**Exercise aim:**
Reproduce the entries word for word but drop every picture.

Excerpts from a dataset
◇ ◇ ◇ ◇ ◇

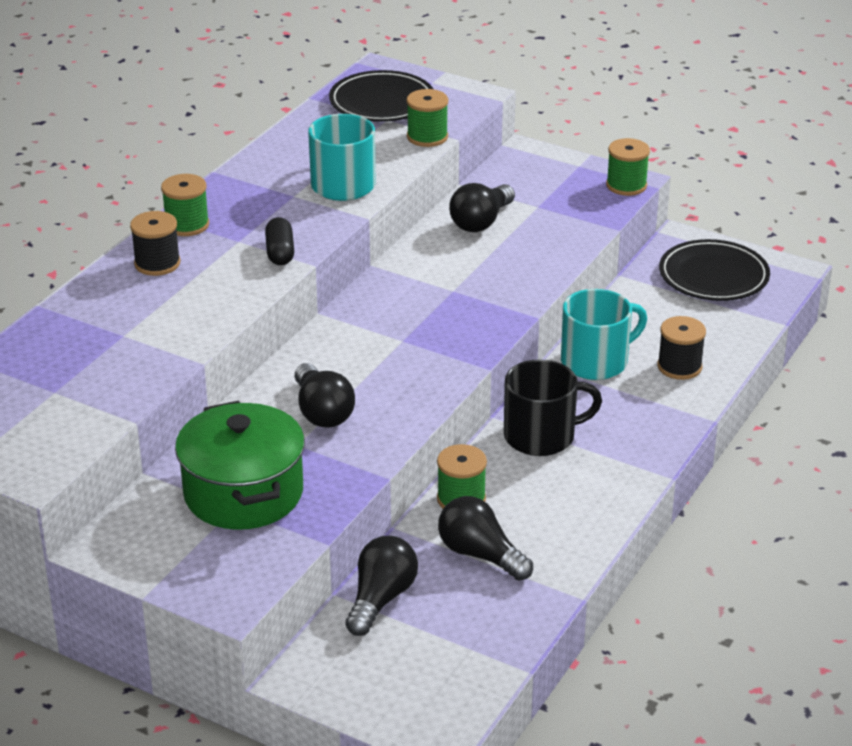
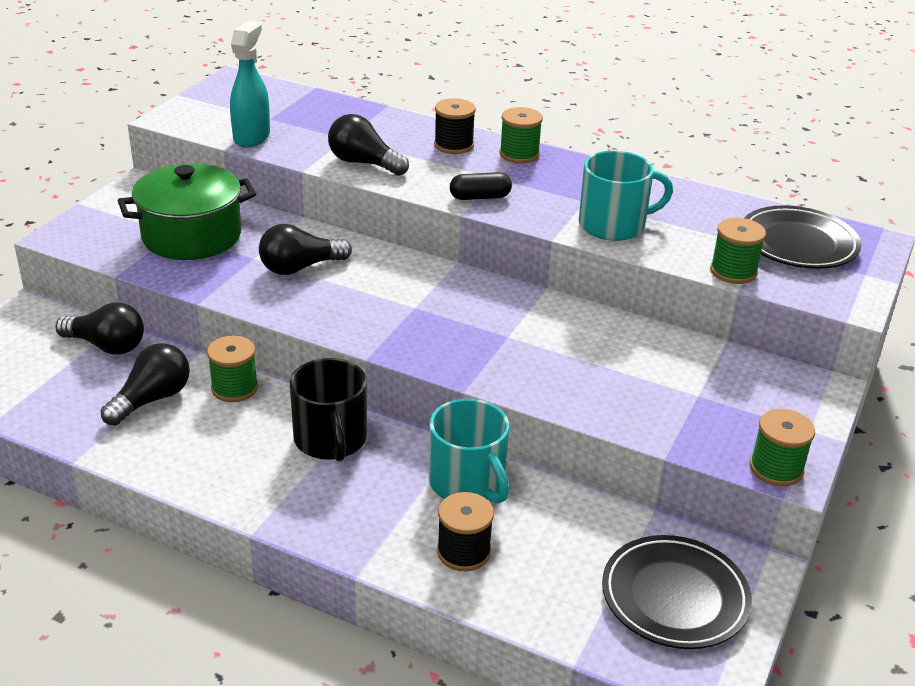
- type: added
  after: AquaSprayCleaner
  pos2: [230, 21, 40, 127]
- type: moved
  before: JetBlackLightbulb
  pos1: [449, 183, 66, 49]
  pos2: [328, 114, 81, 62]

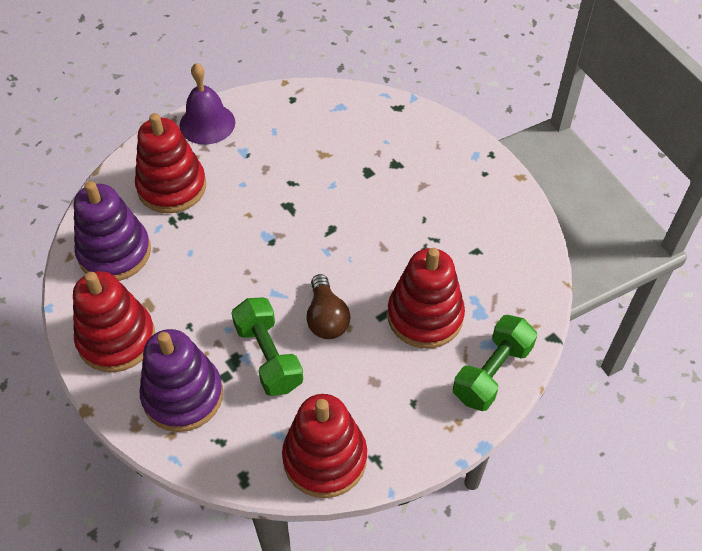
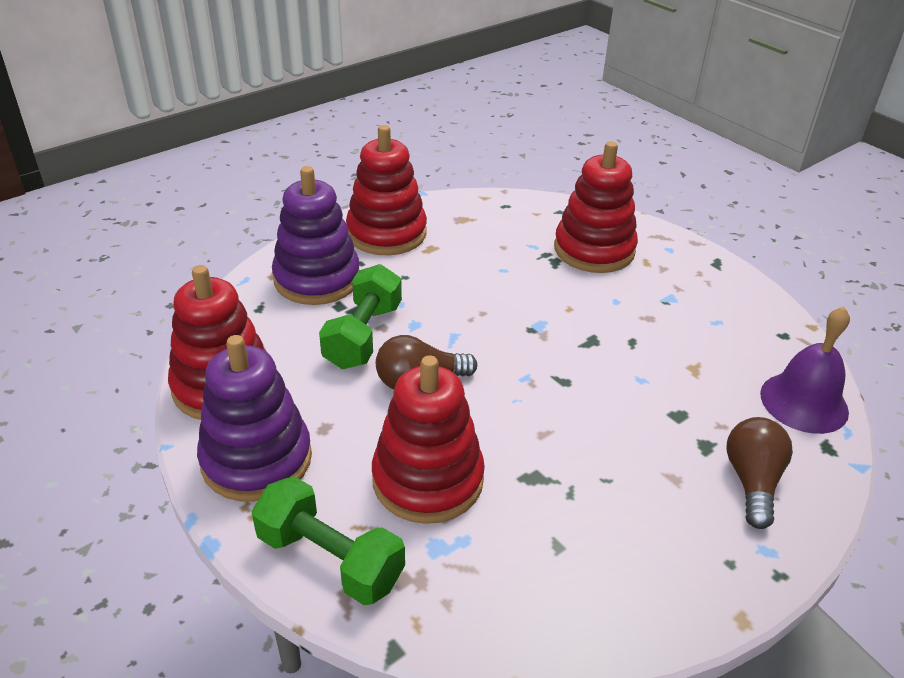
- type: added
  after: BrownLightbulb
  pos2: [726, 417, 67, 112]
- type: moved
  before: RoyalPurpleStackingToy
  pos1: [74, 181, 77, 100]
  pos2: [197, 335, 115, 167]
- type: moved
  before: RoyalPurpleBell
  pos1: [179, 63, 56, 82]
  pos2: [760, 307, 90, 127]
- type: turned
  before: EmeraldHandWeight
  pos1: [232, 297, 71, 99]
  pos2: [319, 264, 83, 105]
  turn: -45

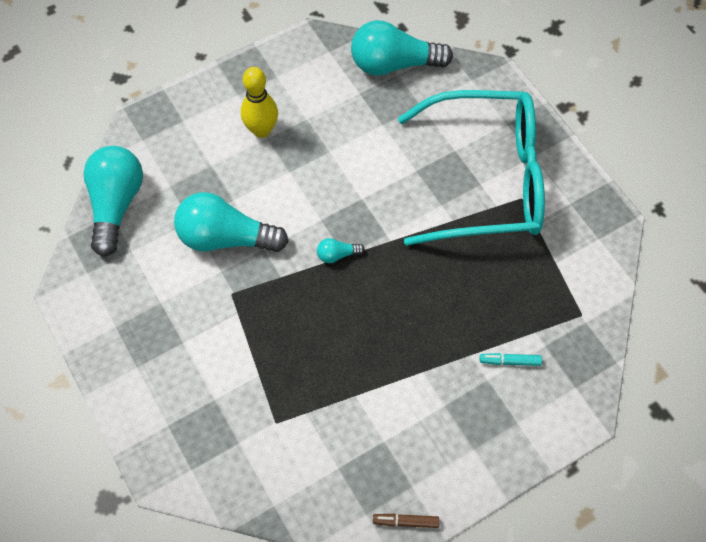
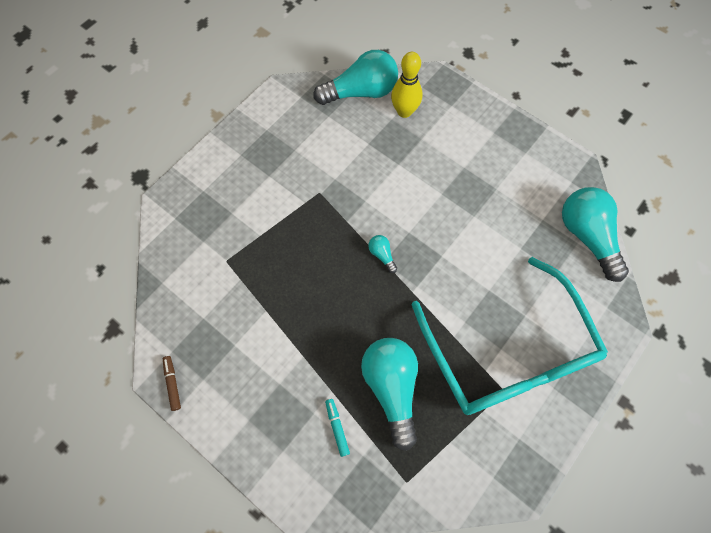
- type: moved
  before: AquaLightbulb
  pos1: [174, 192, 115, 60]
  pos2: [361, 338, 57, 113]
- type: moved
  before: YellowTenpin
  pos1: [241, 67, 37, 71]
  pos2: [391, 52, 31, 66]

◇ ◇ ◇ ◇ ◇

**Reply to the task:**
- type: added
  after: AquaSprayCleaner
  pos2: [230, 21, 40, 127]
- type: moved
  before: JetBlackLightbulb
  pos1: [449, 183, 66, 49]
  pos2: [328, 114, 81, 62]

- type: added
  after: BrownLightbulb
  pos2: [726, 417, 67, 112]
- type: moved
  before: RoyalPurpleStackingToy
  pos1: [74, 181, 77, 100]
  pos2: [197, 335, 115, 167]
- type: moved
  before: RoyalPurpleBell
  pos1: [179, 63, 56, 82]
  pos2: [760, 307, 90, 127]
- type: turned
  before: EmeraldHandWeight
  pos1: [232, 297, 71, 99]
  pos2: [319, 264, 83, 105]
  turn: -45

- type: moved
  before: AquaLightbulb
  pos1: [174, 192, 115, 60]
  pos2: [361, 338, 57, 113]
- type: moved
  before: YellowTenpin
  pos1: [241, 67, 37, 71]
  pos2: [391, 52, 31, 66]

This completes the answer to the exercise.